_WHAT YOU HAVE TO DO_
Please give the lines below again exactly as they stand, from the one that contains "(350, 339) = (404, 248): yellow" up to and including the one that contains "camera: 15 degrees left, 0 degrees up", leaving all pictures out.

Collection entries

%%

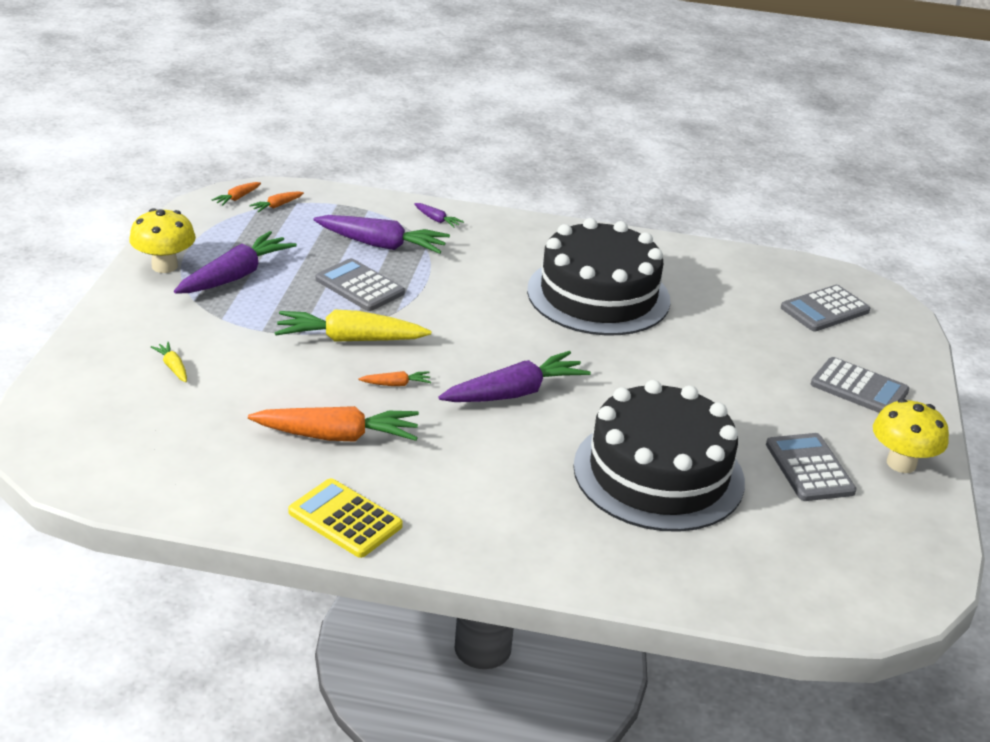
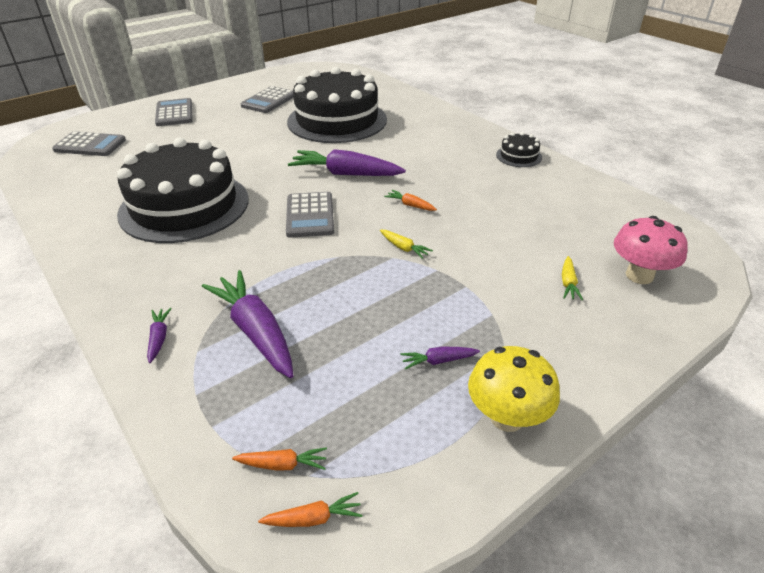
camera: 135 degrees left, 5 degrees up
(107, 401) = (639, 275): none -> pink mushroom
(236, 276) = (438, 361): purple carrot -> purple carrot, size x0.45
(337, 436) = (483, 191): orange carrot -> none
(345, 519) = (518, 156): yellow calculator -> black cake
(350, 339) = (404, 248): yellow carrot -> yellow carrot, size x0.45
(359, 286) = (337, 292): grey calculator -> grey calculator (310, 215)
(901, 463) = (229, 90): yellow mushroom -> none

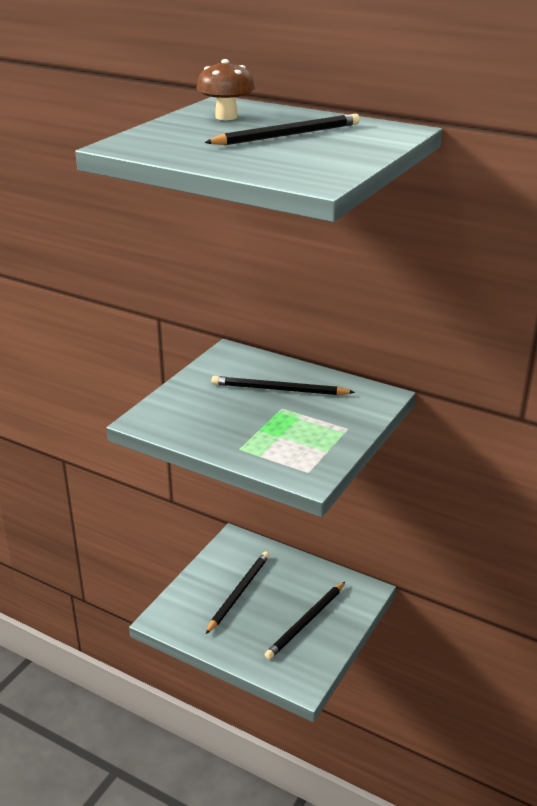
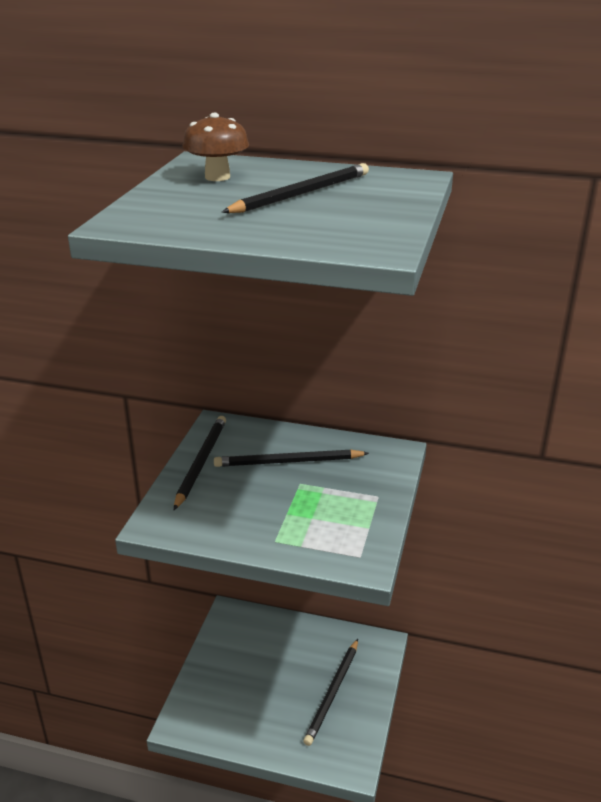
camera: 15 degrees left, 0 degrees up
(239, 592) = (253, 674): black pencil -> black pencil (201, 462)

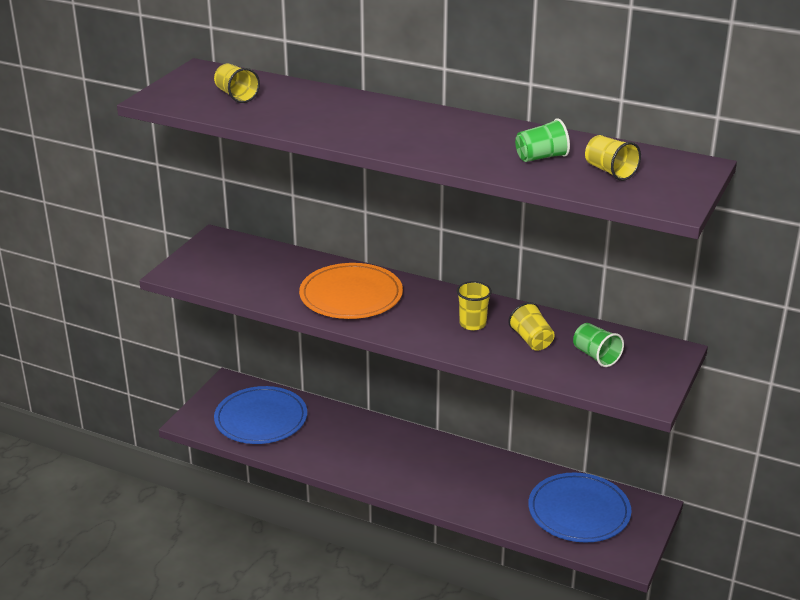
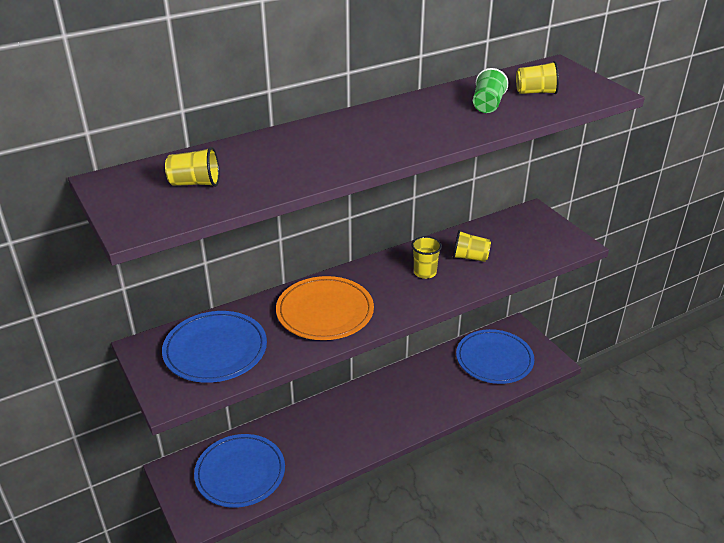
camera: 55 degrees left, 5 degrees up
(246, 268) = (215, 350): none -> blue plate
(596, 356) = (512, 241): green cup -> none

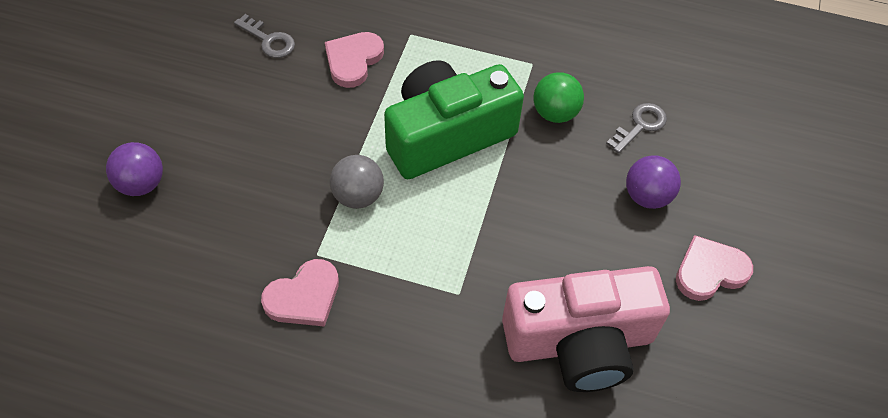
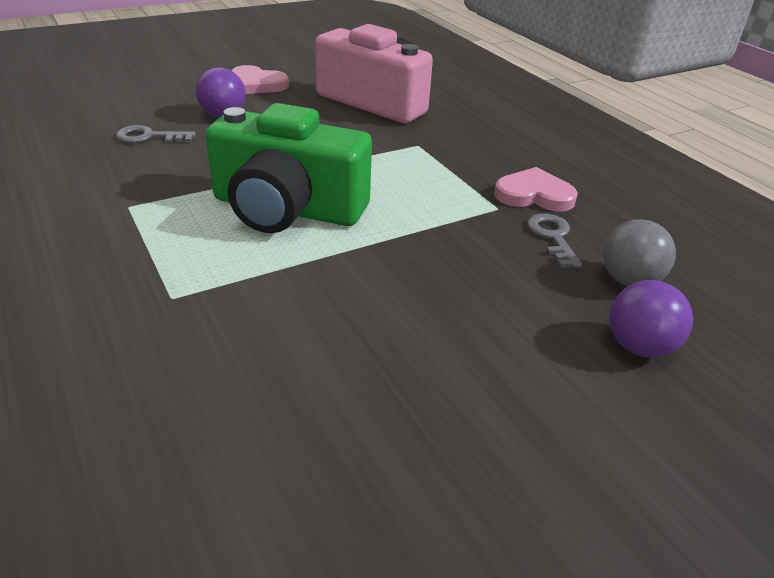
camera: 135 degrees left, 20 degrees down
(269, 40) = (330, 407): grey key -> grey key (553, 237)
(353, 60) = (269, 313): pink heart -> none
(358, 196) = (420, 218): grey ball -> grey ball (629, 280)
(555, 113) = (184, 173): green ball -> none

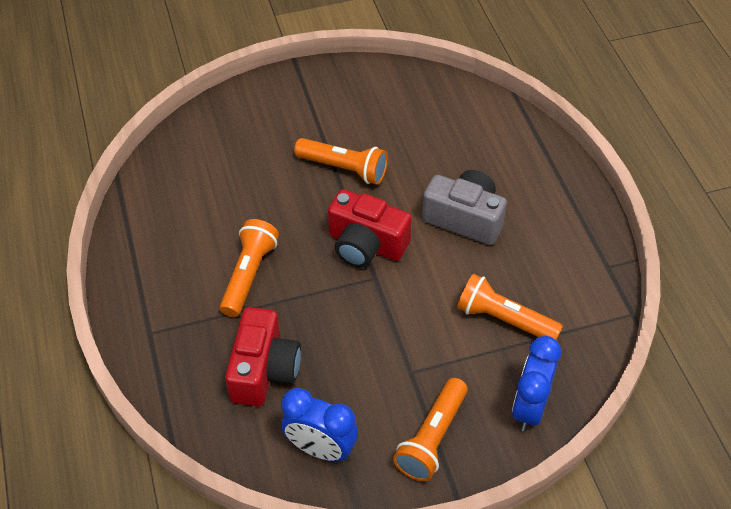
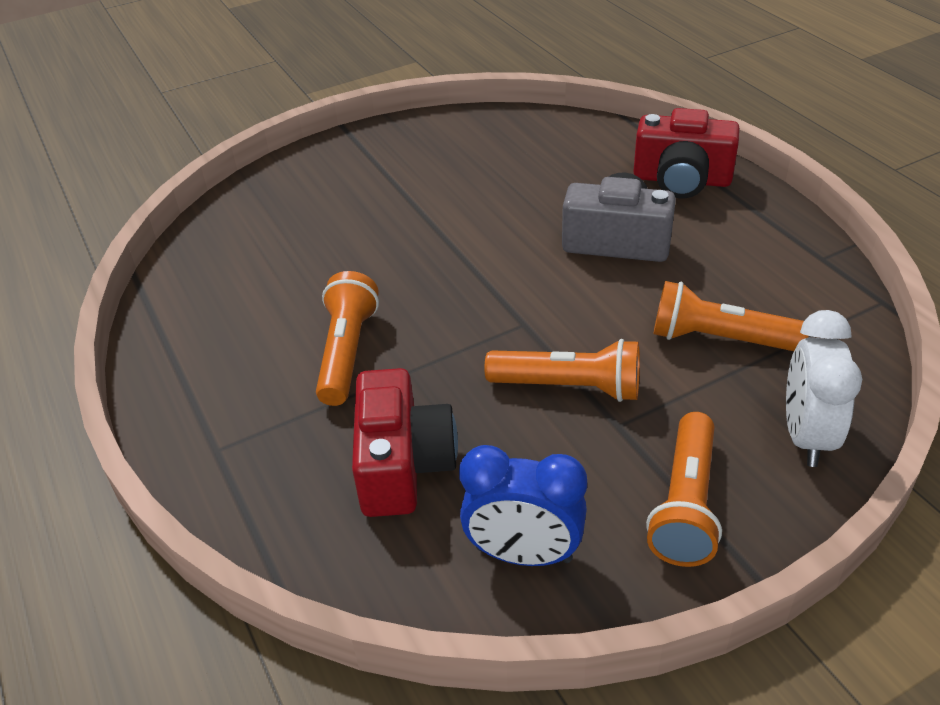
camera: 10 degrees left, 10 degrees down
(344, 169) = (440, 217): orange flashlight -> orange flashlight (569, 387)
(366, 244) = (498, 290): red camera -> red camera (681, 180)
(530, 407) = (806, 436): blue clock -> white clock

%%

_ANSWER FOR THIS EXERCISE_
(350, 339) = (404, 248): yellow carrot -> yellow carrot, size x0.45
(359, 286) = (337, 292): grey calculator -> grey calculator (310, 215)
(901, 463) = (229, 90): yellow mushroom -> none

camera: 15 degrees left, 0 degrees up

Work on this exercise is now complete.